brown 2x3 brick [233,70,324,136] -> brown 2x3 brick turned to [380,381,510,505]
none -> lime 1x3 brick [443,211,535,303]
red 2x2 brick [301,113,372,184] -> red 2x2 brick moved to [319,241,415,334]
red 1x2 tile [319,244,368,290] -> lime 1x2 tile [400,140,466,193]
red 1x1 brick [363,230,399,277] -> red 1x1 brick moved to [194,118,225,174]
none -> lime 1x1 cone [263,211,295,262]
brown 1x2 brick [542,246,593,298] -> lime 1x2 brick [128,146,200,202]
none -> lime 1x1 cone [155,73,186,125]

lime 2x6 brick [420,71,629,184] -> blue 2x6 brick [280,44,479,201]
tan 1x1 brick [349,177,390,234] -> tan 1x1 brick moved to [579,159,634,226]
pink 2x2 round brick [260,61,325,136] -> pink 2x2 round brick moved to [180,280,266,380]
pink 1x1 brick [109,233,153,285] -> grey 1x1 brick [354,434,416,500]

--

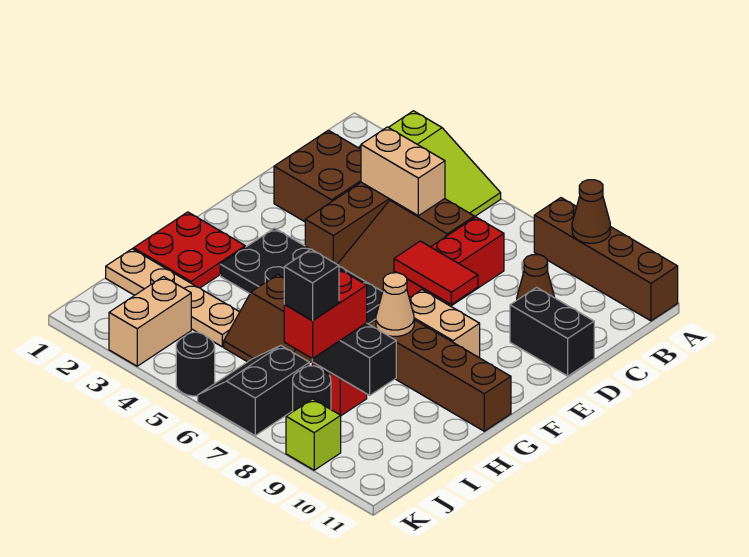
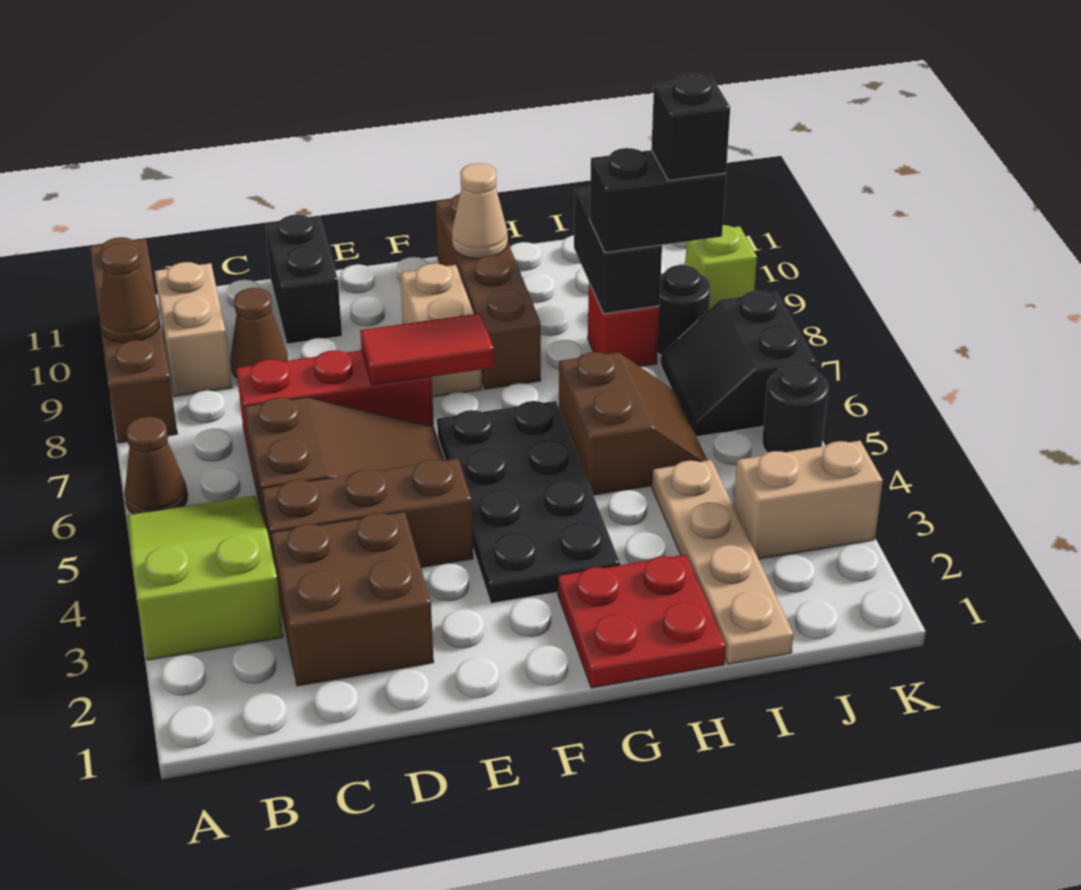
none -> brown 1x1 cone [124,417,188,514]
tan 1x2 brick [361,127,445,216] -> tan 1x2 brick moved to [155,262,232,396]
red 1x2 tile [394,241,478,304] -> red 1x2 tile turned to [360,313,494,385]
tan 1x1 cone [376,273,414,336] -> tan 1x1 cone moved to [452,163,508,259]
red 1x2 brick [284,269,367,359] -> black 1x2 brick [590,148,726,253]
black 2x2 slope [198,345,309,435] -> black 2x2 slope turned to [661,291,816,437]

--

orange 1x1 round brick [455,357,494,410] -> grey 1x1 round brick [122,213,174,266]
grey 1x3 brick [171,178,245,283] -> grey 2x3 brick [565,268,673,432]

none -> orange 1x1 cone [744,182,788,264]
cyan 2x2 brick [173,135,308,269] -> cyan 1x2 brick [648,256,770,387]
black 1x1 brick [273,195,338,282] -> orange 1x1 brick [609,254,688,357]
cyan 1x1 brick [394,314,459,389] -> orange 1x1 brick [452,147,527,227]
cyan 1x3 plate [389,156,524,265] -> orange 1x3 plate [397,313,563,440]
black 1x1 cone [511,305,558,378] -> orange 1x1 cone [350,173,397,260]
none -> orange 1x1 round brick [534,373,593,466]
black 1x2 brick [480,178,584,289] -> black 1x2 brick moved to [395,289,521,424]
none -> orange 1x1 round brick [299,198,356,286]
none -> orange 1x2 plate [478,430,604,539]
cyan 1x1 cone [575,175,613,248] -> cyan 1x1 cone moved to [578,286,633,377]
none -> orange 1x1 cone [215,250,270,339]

--

**Instructions to follow**
Scan the listing for the string "black" and copy every line that carries it.

**Exercise response**
red 1x2 brick [284,269,367,359] -> black 1x2 brick [590,148,726,253]
black 2x2 slope [198,345,309,435] -> black 2x2 slope turned to [661,291,816,437]
black 1x1 brick [273,195,338,282] -> orange 1x1 brick [609,254,688,357]
black 1x1 cone [511,305,558,378] -> orange 1x1 cone [350,173,397,260]
black 1x2 brick [480,178,584,289] -> black 1x2 brick moved to [395,289,521,424]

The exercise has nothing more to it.